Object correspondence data
★ ★ ★ ★

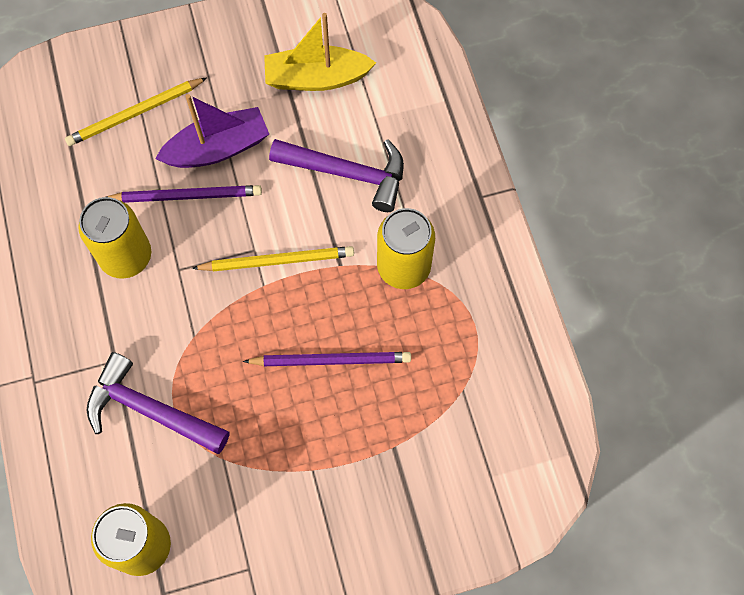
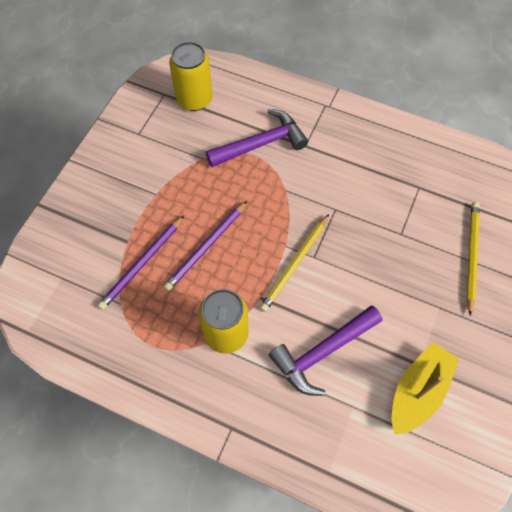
camera: 130 degrees right, 5 degrees down
(126, 256) = (367, 188): yellow can -> none
(186, 196) = (384, 245): purple pencil -> purple pencil (142, 263)
(218, 148) = (406, 286): purple boat -> none

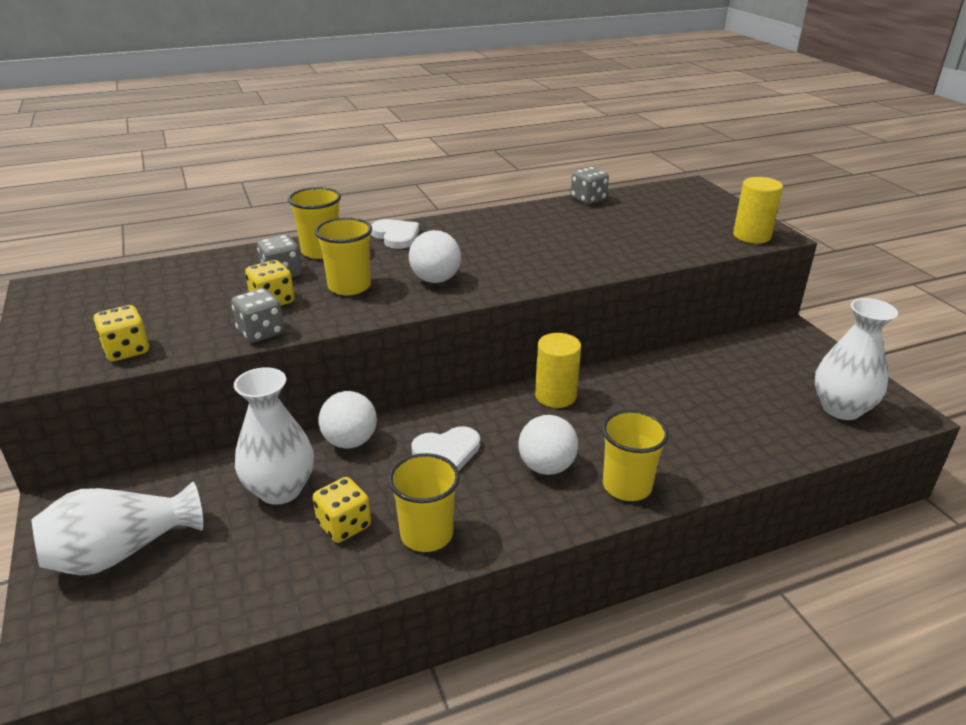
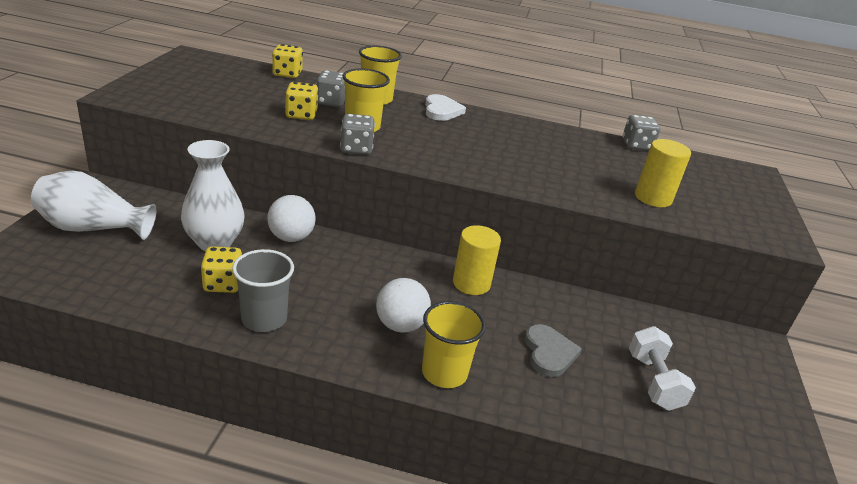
camera: 30 degrees right, 0 degrees up
(126, 350) = (182, 105): yellow dice -> yellow dice (287, 74)
(261, 332) = (268, 129): grey dice -> grey dice (356, 149)
(426, 534) = (264, 319): yellow cup -> grey cup
(435, 280) = (427, 148): white ball -> none
(447, 451) = (345, 277): white heart -> none
(677, 421) = (549, 353): none -> grey heart
(751, 236) = (757, 232): yellow cylinder -> yellow cylinder (653, 198)
(765, 401) = (653, 381): none -> white dumbbell
(841, 409) = (726, 429): white vase -> none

★ ★ ★ ★

What you are asked to do> Show all lines from the records above where the word "dice" occurs.

Solved problem>
(126, 350) = (182, 105): yellow dice -> yellow dice (287, 74)
(261, 332) = (268, 129): grey dice -> grey dice (356, 149)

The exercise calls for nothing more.